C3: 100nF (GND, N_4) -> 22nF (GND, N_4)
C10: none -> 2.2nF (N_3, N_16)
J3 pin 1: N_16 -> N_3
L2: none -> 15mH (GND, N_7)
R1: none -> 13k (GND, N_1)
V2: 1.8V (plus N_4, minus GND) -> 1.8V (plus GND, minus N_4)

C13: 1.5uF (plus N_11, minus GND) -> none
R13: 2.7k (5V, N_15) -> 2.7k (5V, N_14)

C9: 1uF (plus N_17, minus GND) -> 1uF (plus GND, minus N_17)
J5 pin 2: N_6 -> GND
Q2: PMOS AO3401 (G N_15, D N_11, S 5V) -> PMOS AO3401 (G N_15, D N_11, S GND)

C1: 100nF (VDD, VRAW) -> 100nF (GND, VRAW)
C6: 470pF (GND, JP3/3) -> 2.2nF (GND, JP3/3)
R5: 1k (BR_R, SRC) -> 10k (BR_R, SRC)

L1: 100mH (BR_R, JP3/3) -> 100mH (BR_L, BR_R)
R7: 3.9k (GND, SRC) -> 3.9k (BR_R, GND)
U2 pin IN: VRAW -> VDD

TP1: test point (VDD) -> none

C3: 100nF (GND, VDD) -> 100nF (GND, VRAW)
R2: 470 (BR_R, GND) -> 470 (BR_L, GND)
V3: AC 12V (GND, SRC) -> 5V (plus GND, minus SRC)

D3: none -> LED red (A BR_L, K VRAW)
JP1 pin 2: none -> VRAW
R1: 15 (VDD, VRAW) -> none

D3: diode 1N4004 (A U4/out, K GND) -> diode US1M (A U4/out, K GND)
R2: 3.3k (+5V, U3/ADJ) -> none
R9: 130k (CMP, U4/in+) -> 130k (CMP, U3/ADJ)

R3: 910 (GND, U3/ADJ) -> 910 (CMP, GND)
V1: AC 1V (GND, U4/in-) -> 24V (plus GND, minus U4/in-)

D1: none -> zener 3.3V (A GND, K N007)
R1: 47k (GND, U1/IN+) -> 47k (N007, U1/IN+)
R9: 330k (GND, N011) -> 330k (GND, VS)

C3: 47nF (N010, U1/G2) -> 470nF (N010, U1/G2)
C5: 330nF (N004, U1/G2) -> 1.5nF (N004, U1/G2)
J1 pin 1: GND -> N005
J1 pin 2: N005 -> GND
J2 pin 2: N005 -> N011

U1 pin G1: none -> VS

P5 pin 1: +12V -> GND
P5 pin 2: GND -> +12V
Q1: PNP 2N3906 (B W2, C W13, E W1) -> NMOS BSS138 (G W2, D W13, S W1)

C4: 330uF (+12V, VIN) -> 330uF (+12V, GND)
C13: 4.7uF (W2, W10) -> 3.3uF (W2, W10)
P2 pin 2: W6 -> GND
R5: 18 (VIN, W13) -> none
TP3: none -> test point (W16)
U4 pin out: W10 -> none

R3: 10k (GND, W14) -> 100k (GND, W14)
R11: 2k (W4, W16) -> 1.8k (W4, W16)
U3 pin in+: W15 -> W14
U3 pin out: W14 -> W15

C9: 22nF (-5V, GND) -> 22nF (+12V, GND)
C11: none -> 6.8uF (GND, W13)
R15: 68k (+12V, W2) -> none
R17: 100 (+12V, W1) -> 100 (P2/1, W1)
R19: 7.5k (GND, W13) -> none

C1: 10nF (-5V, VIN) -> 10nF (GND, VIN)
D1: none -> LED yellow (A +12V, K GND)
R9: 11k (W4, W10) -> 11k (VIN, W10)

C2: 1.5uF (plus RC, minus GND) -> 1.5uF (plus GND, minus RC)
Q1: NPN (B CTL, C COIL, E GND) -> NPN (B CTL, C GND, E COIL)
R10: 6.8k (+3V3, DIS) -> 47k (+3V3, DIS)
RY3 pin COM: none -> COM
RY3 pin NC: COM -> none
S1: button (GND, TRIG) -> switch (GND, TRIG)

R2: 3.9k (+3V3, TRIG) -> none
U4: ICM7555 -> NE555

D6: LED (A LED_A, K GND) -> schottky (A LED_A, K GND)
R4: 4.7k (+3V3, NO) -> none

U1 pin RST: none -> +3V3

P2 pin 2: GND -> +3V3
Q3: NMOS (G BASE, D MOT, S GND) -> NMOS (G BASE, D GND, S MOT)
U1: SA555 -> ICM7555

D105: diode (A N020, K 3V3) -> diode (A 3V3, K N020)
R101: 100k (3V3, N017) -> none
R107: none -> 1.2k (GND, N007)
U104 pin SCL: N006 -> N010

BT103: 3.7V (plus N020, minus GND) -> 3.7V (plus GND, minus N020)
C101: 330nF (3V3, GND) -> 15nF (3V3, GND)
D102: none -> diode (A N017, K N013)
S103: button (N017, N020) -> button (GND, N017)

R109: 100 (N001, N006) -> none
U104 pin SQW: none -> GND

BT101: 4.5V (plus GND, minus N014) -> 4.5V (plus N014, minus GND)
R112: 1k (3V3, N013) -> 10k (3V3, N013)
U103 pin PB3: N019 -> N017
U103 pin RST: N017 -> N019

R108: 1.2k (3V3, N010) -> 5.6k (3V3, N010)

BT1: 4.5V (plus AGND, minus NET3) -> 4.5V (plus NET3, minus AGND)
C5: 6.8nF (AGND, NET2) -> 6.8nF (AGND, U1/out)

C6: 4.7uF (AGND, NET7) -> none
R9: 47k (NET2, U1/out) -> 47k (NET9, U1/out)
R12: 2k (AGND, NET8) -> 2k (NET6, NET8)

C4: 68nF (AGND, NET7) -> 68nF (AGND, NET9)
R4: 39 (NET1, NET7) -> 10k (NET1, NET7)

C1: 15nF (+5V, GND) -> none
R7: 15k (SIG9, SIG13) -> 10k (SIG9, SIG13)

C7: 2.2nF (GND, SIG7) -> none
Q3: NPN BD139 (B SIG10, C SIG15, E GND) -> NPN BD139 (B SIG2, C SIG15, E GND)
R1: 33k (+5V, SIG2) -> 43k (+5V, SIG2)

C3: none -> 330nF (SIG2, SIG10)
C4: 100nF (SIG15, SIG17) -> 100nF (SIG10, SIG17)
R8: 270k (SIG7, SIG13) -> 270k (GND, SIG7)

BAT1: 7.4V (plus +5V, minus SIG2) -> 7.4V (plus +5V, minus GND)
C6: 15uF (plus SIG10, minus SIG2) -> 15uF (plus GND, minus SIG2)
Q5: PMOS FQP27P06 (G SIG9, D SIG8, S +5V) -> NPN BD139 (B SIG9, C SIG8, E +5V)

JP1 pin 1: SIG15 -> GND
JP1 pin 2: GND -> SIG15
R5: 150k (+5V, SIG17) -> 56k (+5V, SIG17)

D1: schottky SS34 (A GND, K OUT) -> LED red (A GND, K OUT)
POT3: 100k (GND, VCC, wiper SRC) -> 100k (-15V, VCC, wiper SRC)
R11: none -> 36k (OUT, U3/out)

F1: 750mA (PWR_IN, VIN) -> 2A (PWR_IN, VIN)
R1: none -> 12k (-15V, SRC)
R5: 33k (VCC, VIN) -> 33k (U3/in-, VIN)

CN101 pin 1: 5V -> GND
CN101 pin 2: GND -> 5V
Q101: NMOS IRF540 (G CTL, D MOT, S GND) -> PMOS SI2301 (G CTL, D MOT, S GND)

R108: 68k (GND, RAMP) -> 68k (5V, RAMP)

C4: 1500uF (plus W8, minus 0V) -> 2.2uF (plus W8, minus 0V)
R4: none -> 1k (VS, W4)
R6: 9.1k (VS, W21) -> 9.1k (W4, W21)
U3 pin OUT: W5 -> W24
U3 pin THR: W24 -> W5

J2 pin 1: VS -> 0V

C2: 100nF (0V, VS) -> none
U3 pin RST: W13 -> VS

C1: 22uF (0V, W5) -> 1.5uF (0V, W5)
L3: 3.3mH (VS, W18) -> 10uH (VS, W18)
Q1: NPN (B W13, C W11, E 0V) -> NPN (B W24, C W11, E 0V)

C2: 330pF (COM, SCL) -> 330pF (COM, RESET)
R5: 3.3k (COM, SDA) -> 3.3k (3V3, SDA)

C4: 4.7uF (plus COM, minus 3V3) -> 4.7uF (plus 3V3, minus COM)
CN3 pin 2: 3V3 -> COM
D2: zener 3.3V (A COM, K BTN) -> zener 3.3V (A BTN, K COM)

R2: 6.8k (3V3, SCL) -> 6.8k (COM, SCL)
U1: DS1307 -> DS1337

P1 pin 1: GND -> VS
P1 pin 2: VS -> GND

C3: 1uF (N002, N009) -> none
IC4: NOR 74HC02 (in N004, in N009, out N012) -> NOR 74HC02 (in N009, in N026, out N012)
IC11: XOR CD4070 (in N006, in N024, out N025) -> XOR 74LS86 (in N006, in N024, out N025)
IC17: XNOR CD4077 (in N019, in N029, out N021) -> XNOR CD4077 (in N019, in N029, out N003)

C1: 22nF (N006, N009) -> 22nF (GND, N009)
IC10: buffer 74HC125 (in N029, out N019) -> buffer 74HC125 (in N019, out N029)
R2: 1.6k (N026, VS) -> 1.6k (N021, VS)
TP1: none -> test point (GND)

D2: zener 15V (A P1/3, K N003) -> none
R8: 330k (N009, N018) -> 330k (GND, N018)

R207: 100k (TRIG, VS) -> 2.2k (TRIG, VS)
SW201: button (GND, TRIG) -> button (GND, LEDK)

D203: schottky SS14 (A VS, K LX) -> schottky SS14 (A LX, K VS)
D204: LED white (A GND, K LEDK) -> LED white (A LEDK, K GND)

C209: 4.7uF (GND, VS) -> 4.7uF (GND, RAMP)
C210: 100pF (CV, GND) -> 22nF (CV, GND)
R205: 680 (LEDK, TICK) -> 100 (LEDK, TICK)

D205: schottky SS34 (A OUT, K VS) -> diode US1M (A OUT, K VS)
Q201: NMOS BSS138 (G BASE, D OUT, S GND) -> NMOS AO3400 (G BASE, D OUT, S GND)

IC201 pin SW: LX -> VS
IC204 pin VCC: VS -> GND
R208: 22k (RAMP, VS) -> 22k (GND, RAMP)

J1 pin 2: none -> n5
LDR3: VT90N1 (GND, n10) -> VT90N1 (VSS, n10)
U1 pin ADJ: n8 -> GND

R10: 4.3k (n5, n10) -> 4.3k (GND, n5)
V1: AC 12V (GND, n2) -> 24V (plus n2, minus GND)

What is expected:
Extract the first line above and each line after it up to and including the one with "C11: none -> 6.8uF (GND, W13)", please, exactly and with nothing else.

Answer:
C3: 100nF (GND, N_4) -> 22nF (GND, N_4)
C10: none -> 2.2nF (N_3, N_16)
J3 pin 1: N_16 -> N_3
L2: none -> 15mH (GND, N_7)
R1: none -> 13k (GND, N_1)
V2: 1.8V (plus N_4, minus GND) -> 1.8V (plus GND, minus N_4)

C13: 1.5uF (plus N_11, minus GND) -> none
R13: 2.7k (5V, N_15) -> 2.7k (5V, N_14)

C9: 1uF (plus N_17, minus GND) -> 1uF (plus GND, minus N_17)
J5 pin 2: N_6 -> GND
Q2: PMOS AO3401 (G N_15, D N_11, S 5V) -> PMOS AO3401 (G N_15, D N_11, S GND)

C1: 100nF (VDD, VRAW) -> 100nF (GND, VRAW)
C6: 470pF (GND, JP3/3) -> 2.2nF (GND, JP3/3)
R5: 1k (BR_R, SRC) -> 10k (BR_R, SRC)

L1: 100mH (BR_R, JP3/3) -> 100mH (BR_L, BR_R)
R7: 3.9k (GND, SRC) -> 3.9k (BR_R, GND)
U2 pin IN: VRAW -> VDD

TP1: test point (VDD) -> none

C3: 100nF (GND, VDD) -> 100nF (GND, VRAW)
R2: 470 (BR_R, GND) -> 470 (BR_L, GND)
V3: AC 12V (GND, SRC) -> 5V (plus GND, minus SRC)

D3: none -> LED red (A BR_L, K VRAW)
JP1 pin 2: none -> VRAW
R1: 15 (VDD, VRAW) -> none

D3: diode 1N4004 (A U4/out, K GND) -> diode US1M (A U4/out, K GND)
R2: 3.3k (+5V, U3/ADJ) -> none
R9: 130k (CMP, U4/in+) -> 130k (CMP, U3/ADJ)

R3: 910 (GND, U3/ADJ) -> 910 (CMP, GND)
V1: AC 1V (GND, U4/in-) -> 24V (plus GND, minus U4/in-)

D1: none -> zener 3.3V (A GND, K N007)
R1: 47k (GND, U1/IN+) -> 47k (N007, U1/IN+)
R9: 330k (GND, N011) -> 330k (GND, VS)

C3: 47nF (N010, U1/G2) -> 470nF (N010, U1/G2)
C5: 330nF (N004, U1/G2) -> 1.5nF (N004, U1/G2)
J1 pin 1: GND -> N005
J1 pin 2: N005 -> GND
J2 pin 2: N005 -> N011

U1 pin G1: none -> VS

P5 pin 1: +12V -> GND
P5 pin 2: GND -> +12V
Q1: PNP 2N3906 (B W2, C W13, E W1) -> NMOS BSS138 (G W2, D W13, S W1)

C4: 330uF (+12V, VIN) -> 330uF (+12V, GND)
C13: 4.7uF (W2, W10) -> 3.3uF (W2, W10)
P2 pin 2: W6 -> GND
R5: 18 (VIN, W13) -> none
TP3: none -> test point (W16)
U4 pin out: W10 -> none

R3: 10k (GND, W14) -> 100k (GND, W14)
R11: 2k (W4, W16) -> 1.8k (W4, W16)
U3 pin in+: W15 -> W14
U3 pin out: W14 -> W15

C9: 22nF (-5V, GND) -> 22nF (+12V, GND)
C11: none -> 6.8uF (GND, W13)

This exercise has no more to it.